TASK DATA:
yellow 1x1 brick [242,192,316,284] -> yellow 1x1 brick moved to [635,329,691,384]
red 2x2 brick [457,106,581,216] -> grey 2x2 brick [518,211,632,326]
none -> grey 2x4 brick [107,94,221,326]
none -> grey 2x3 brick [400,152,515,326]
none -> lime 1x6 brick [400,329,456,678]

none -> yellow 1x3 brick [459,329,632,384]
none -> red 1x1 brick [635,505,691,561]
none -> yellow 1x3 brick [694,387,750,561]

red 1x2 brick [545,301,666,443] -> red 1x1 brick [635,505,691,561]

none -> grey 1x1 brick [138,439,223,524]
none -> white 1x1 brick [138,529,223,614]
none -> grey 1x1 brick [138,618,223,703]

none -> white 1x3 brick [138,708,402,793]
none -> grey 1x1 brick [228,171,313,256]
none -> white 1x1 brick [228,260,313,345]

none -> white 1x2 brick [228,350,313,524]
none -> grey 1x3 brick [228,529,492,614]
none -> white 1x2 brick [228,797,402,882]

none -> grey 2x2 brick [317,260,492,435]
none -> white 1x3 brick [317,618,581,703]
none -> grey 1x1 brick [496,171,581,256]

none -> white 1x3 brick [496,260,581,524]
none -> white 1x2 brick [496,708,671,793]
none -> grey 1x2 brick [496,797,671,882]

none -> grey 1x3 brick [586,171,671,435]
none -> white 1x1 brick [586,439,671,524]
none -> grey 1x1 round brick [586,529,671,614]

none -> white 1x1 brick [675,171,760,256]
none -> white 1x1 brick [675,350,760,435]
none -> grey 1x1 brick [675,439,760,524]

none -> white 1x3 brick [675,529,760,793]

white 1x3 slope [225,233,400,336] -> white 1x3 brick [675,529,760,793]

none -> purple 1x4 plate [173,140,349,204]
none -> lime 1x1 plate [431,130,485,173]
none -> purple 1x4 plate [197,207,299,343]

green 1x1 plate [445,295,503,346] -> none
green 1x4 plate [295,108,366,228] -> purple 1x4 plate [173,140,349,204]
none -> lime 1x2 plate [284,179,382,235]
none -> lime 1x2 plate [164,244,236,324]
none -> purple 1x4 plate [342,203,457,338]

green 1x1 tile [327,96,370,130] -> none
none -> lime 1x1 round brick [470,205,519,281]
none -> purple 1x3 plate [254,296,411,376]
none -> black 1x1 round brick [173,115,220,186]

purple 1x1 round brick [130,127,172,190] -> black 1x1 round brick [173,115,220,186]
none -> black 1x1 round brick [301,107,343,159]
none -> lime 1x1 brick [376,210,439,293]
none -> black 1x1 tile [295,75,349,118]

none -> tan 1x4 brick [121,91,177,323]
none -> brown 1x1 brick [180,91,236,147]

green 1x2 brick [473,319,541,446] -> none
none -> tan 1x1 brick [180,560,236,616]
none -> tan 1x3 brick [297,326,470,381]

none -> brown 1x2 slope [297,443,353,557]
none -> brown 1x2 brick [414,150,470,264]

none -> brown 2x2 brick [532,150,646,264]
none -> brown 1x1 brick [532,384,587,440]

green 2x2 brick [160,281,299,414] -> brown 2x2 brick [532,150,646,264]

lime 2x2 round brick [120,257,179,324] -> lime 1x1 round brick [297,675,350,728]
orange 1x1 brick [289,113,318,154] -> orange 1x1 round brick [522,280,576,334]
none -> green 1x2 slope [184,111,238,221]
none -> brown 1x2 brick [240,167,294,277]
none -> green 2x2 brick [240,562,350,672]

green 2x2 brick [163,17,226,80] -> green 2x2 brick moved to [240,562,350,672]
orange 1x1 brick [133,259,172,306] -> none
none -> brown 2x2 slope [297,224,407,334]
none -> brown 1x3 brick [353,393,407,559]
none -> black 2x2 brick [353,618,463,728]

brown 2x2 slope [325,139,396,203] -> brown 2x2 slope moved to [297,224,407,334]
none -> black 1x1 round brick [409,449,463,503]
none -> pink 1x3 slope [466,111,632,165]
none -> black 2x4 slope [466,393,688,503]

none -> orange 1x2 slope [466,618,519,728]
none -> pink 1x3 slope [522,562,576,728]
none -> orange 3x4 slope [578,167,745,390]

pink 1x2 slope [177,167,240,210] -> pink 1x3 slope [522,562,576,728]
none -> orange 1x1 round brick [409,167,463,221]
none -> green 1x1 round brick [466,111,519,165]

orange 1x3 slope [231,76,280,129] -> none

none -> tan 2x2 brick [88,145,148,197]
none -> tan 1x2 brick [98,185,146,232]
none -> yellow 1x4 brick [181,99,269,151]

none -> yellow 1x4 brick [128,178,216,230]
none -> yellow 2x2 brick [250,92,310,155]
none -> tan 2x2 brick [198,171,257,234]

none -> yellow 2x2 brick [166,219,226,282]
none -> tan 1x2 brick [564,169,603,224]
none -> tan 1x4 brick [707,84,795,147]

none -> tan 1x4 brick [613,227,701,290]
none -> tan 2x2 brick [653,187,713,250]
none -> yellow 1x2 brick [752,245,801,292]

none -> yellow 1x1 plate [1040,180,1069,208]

WHAT NEEDS TO BE DONE:
The expected answer is the complete material, restated exactly.

TASK OUTPUT:
yellow 1x1 brick [242,192,316,284] -> yellow 1x1 brick moved to [635,329,691,384]
red 2x2 brick [457,106,581,216] -> grey 2x2 brick [518,211,632,326]
none -> grey 2x4 brick [107,94,221,326]
none -> grey 2x3 brick [400,152,515,326]
none -> lime 1x6 brick [400,329,456,678]

none -> yellow 1x3 brick [459,329,632,384]
none -> red 1x1 brick [635,505,691,561]
none -> yellow 1x3 brick [694,387,750,561]

red 1x2 brick [545,301,666,443] -> red 1x1 brick [635,505,691,561]

none -> grey 1x1 brick [138,439,223,524]
none -> white 1x1 brick [138,529,223,614]
none -> grey 1x1 brick [138,618,223,703]

none -> white 1x3 brick [138,708,402,793]
none -> grey 1x1 brick [228,171,313,256]
none -> white 1x1 brick [228,260,313,345]

none -> white 1x2 brick [228,350,313,524]
none -> grey 1x3 brick [228,529,492,614]
none -> white 1x2 brick [228,797,402,882]

none -> grey 2x2 brick [317,260,492,435]
none -> white 1x3 brick [317,618,581,703]
none -> grey 1x1 brick [496,171,581,256]

none -> white 1x3 brick [496,260,581,524]
none -> white 1x2 brick [496,708,671,793]
none -> grey 1x2 brick [496,797,671,882]

none -> grey 1x3 brick [586,171,671,435]
none -> white 1x1 brick [586,439,671,524]
none -> grey 1x1 round brick [586,529,671,614]

none -> white 1x1 brick [675,171,760,256]
none -> white 1x1 brick [675,350,760,435]
none -> grey 1x1 brick [675,439,760,524]

none -> white 1x3 brick [675,529,760,793]

white 1x3 slope [225,233,400,336] -> white 1x3 brick [675,529,760,793]

none -> purple 1x4 plate [173,140,349,204]
none -> lime 1x1 plate [431,130,485,173]
none -> purple 1x4 plate [197,207,299,343]

green 1x1 plate [445,295,503,346] -> none
green 1x4 plate [295,108,366,228] -> purple 1x4 plate [173,140,349,204]
none -> lime 1x2 plate [284,179,382,235]
none -> lime 1x2 plate [164,244,236,324]
none -> purple 1x4 plate [342,203,457,338]

green 1x1 tile [327,96,370,130] -> none
none -> lime 1x1 round brick [470,205,519,281]
none -> purple 1x3 plate [254,296,411,376]
none -> black 1x1 round brick [173,115,220,186]

purple 1x1 round brick [130,127,172,190] -> black 1x1 round brick [173,115,220,186]
none -> black 1x1 round brick [301,107,343,159]
none -> lime 1x1 brick [376,210,439,293]
none -> black 1x1 tile [295,75,349,118]

none -> tan 1x4 brick [121,91,177,323]
none -> brown 1x1 brick [180,91,236,147]

green 1x2 brick [473,319,541,446] -> none
none -> tan 1x1 brick [180,560,236,616]
none -> tan 1x3 brick [297,326,470,381]

none -> brown 1x2 slope [297,443,353,557]
none -> brown 1x2 brick [414,150,470,264]

none -> brown 2x2 brick [532,150,646,264]
none -> brown 1x1 brick [532,384,587,440]

green 2x2 brick [160,281,299,414] -> brown 2x2 brick [532,150,646,264]

lime 2x2 round brick [120,257,179,324] -> lime 1x1 round brick [297,675,350,728]
orange 1x1 brick [289,113,318,154] -> orange 1x1 round brick [522,280,576,334]
none -> green 1x2 slope [184,111,238,221]
none -> brown 1x2 brick [240,167,294,277]
none -> green 2x2 brick [240,562,350,672]

green 2x2 brick [163,17,226,80] -> green 2x2 brick moved to [240,562,350,672]
orange 1x1 brick [133,259,172,306] -> none
none -> brown 2x2 slope [297,224,407,334]
none -> brown 1x3 brick [353,393,407,559]
none -> black 2x2 brick [353,618,463,728]

brown 2x2 slope [325,139,396,203] -> brown 2x2 slope moved to [297,224,407,334]
none -> black 1x1 round brick [409,449,463,503]
none -> pink 1x3 slope [466,111,632,165]
none -> black 2x4 slope [466,393,688,503]

none -> orange 1x2 slope [466,618,519,728]
none -> pink 1x3 slope [522,562,576,728]
none -> orange 3x4 slope [578,167,745,390]

pink 1x2 slope [177,167,240,210] -> pink 1x3 slope [522,562,576,728]
none -> orange 1x1 round brick [409,167,463,221]
none -> green 1x1 round brick [466,111,519,165]

orange 1x3 slope [231,76,280,129] -> none

none -> tan 2x2 brick [88,145,148,197]
none -> tan 1x2 brick [98,185,146,232]
none -> yellow 1x4 brick [181,99,269,151]

none -> yellow 1x4 brick [128,178,216,230]
none -> yellow 2x2 brick [250,92,310,155]
none -> tan 2x2 brick [198,171,257,234]

none -> yellow 2x2 brick [166,219,226,282]
none -> tan 1x2 brick [564,169,603,224]
none -> tan 1x4 brick [707,84,795,147]

none -> tan 1x4 brick [613,227,701,290]
none -> tan 2x2 brick [653,187,713,250]
none -> yellow 1x2 brick [752,245,801,292]

none -> yellow 1x1 plate [1040,180,1069,208]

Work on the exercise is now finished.